[What to do]
Give back exactly the line containing "(630, 203) = (793, 210): black" and all that follow it in the data below, with the pictures left out.

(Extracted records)

_ _ _ _ _ _ _

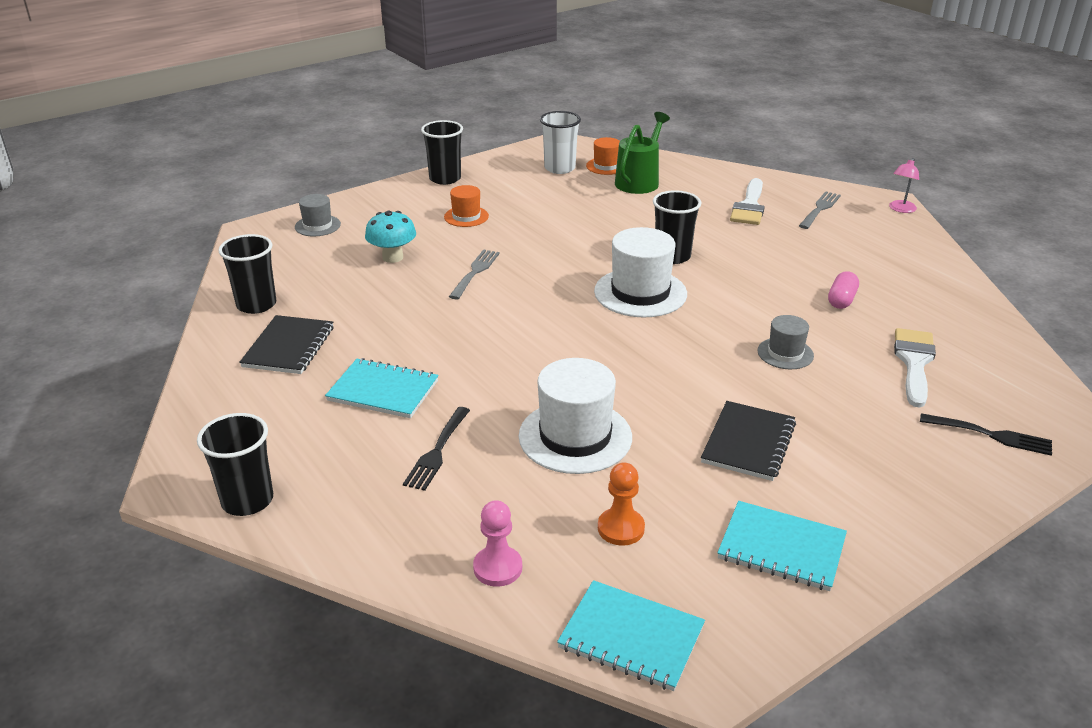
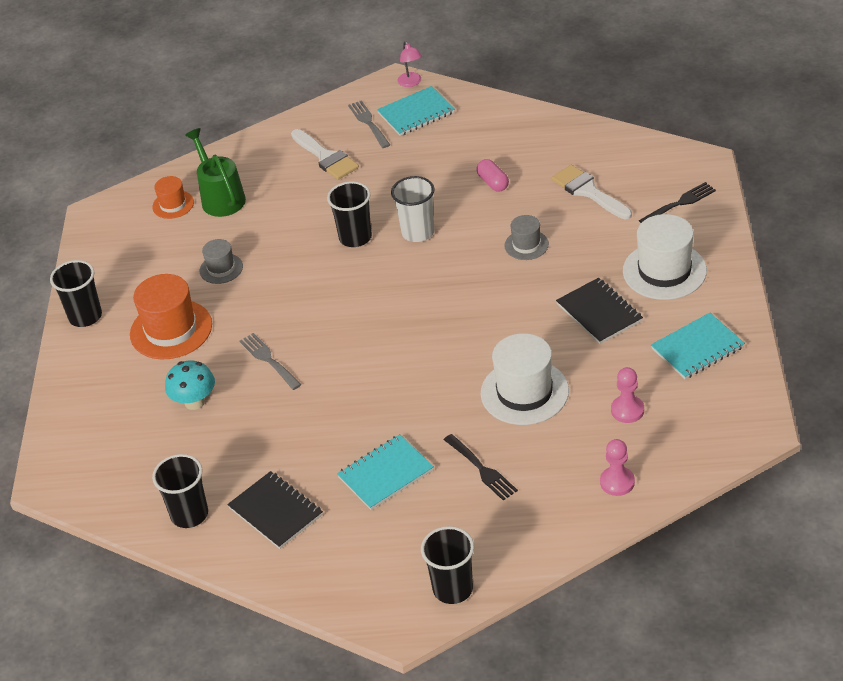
camera: 50 degrees left, 10 degrees up
(317, 226) = (87, 433): grey hat -> grey hat (221, 268)
(466, 216) = (171, 329): orange hat -> orange hat, size x1.83
(559, 168) = (145, 235): white cup -> white cup (418, 232)
(621, 528) = (627, 410): orange pawn -> pink pawn
(631, 637) = (715, 446): turquoise notebook -> turquoise notebook (416, 113)
(640, 293) = (387, 279): white hat -> white hat (664, 271)

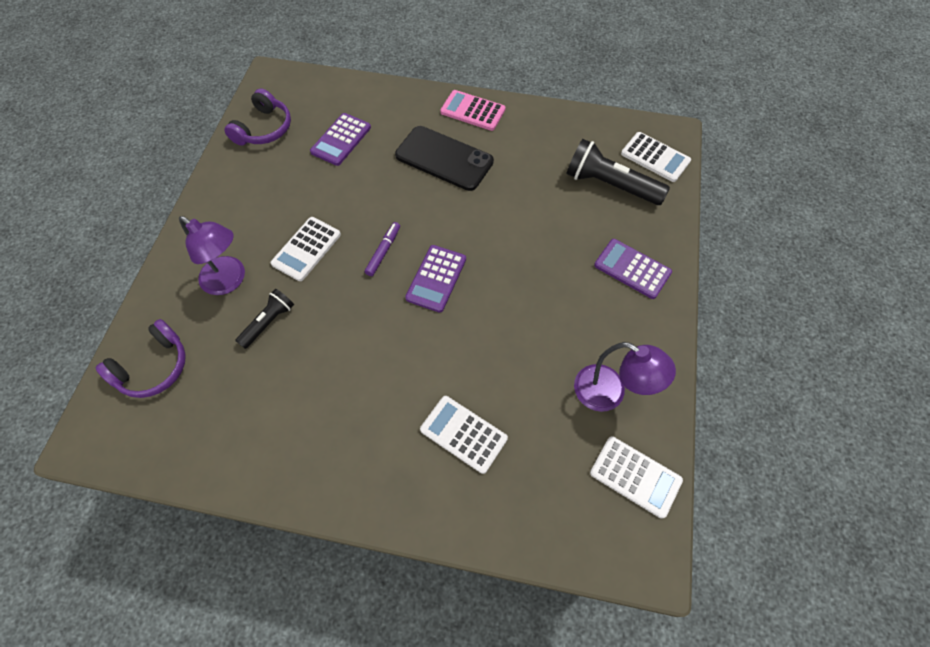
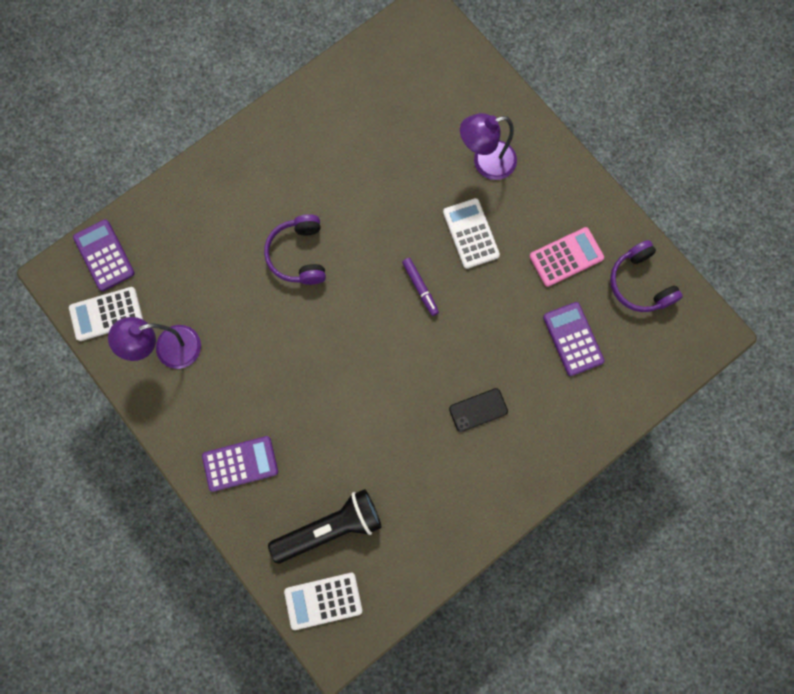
camera: 130 degrees right, 15 degrees up
(153, 367) = (449, 76): purple headphones -> purple headphones (298, 255)
(268, 322) = (424, 167): black flashlight -> none
(436, 278) = (362, 308): purple calculator -> purple calculator (104, 255)
(444, 158) = (478, 410): black phone -> black phone, size x0.53
(463, 434) = (229, 233): white calculator -> none
(472, 111) = (516, 483): pink calculator -> pink calculator (566, 257)

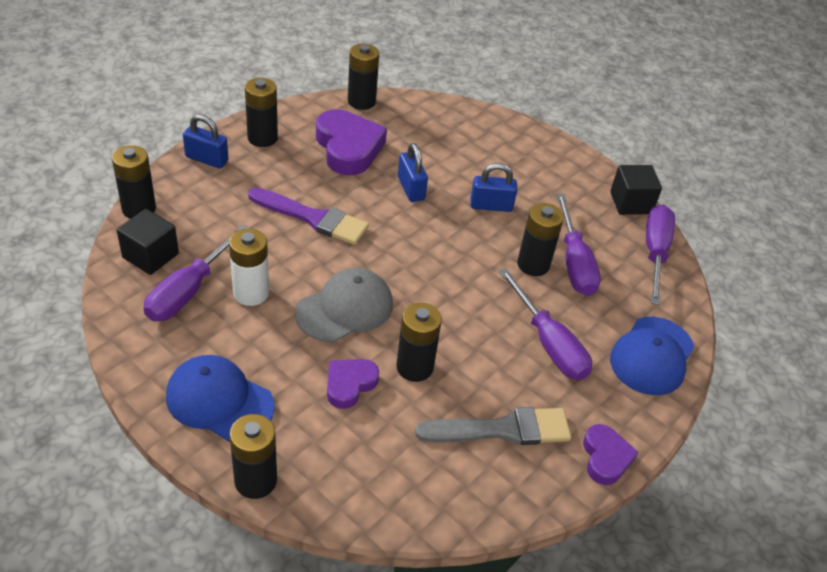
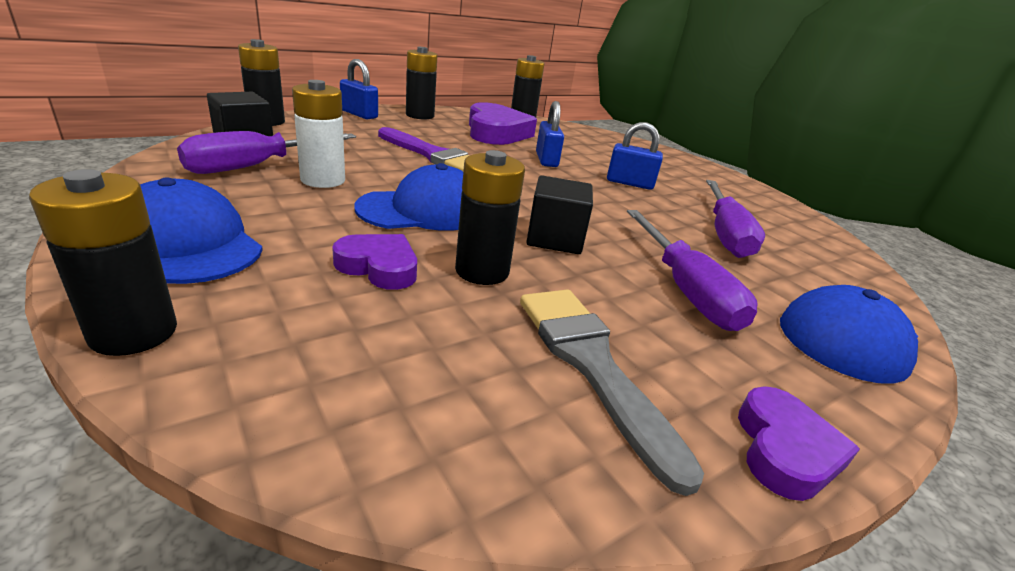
camera: 15 degrees right, 15 degrees down
(345, 308) = (423, 210): grey cap -> blue cap
(349, 384) = (379, 267): purple heart -> purple heart turned 60 degrees clockwise
(502, 429) = (592, 365): grey brush -> grey brush turned 120 degrees counterclockwise
(533, 264) = (672, 226): black battery -> none
(630, 203) = (793, 210): black cube -> black cube (554, 238)
(655, 253) = (830, 247): purple screwdriver -> none

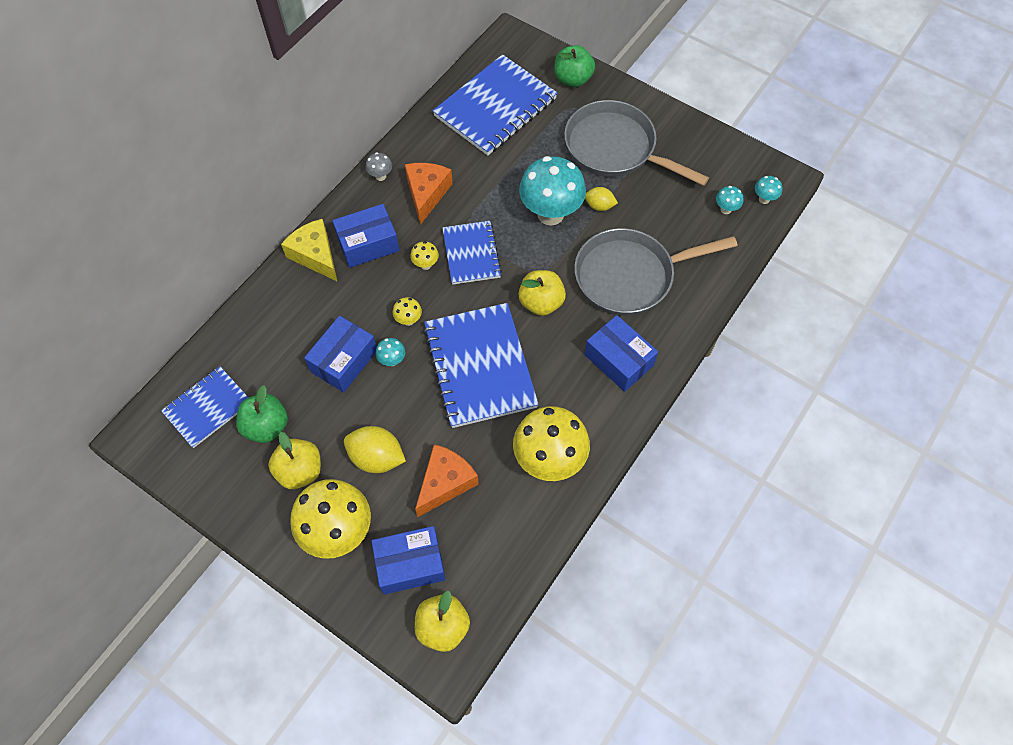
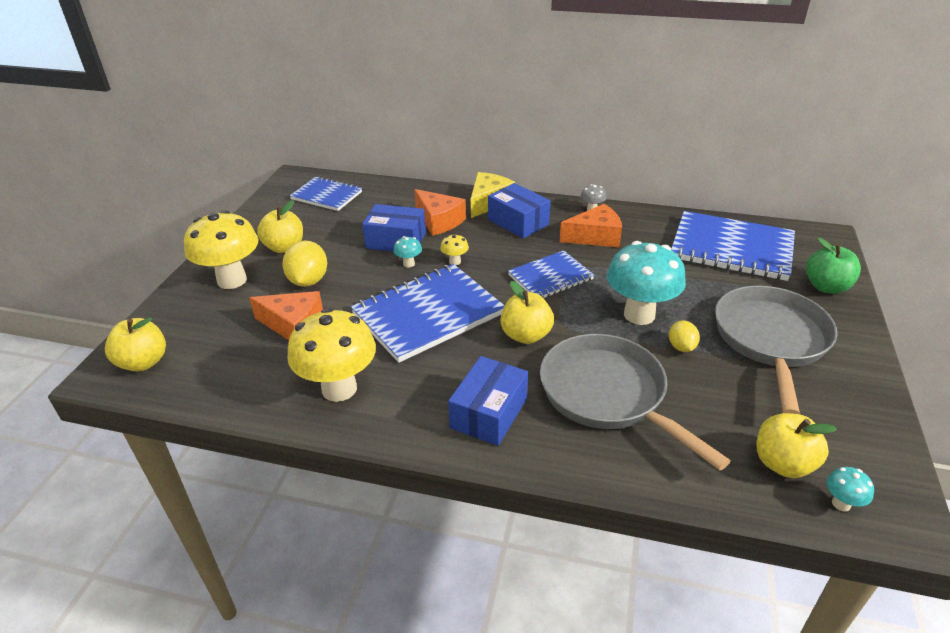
camera: 70 degrees right, 25 degrees down
(266, 426) = (320, 223): green apple -> none
(327, 311) = (439, 221): none -> orange cheese
(410, 564) = (206, 326): blue box -> none
(425, 264) = (519, 255): yellow mushroom -> none
(726, 209) = (783, 463): turquoise mushroom -> yellow apple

_ _ _ _ _ _ _

[Exercise result]
(630, 203) = (793, 210): black cube -> black cube (554, 238)
(655, 253) = (830, 247): purple screwdriver -> none

camera: 70 degrees right, 25 degrees down
(266, 426) = (320, 223): green apple -> none
(327, 311) = (439, 221): none -> orange cheese
(410, 564) = (206, 326): blue box -> none
(425, 264) = (519, 255): yellow mushroom -> none
(726, 209) = (783, 463): turquoise mushroom -> yellow apple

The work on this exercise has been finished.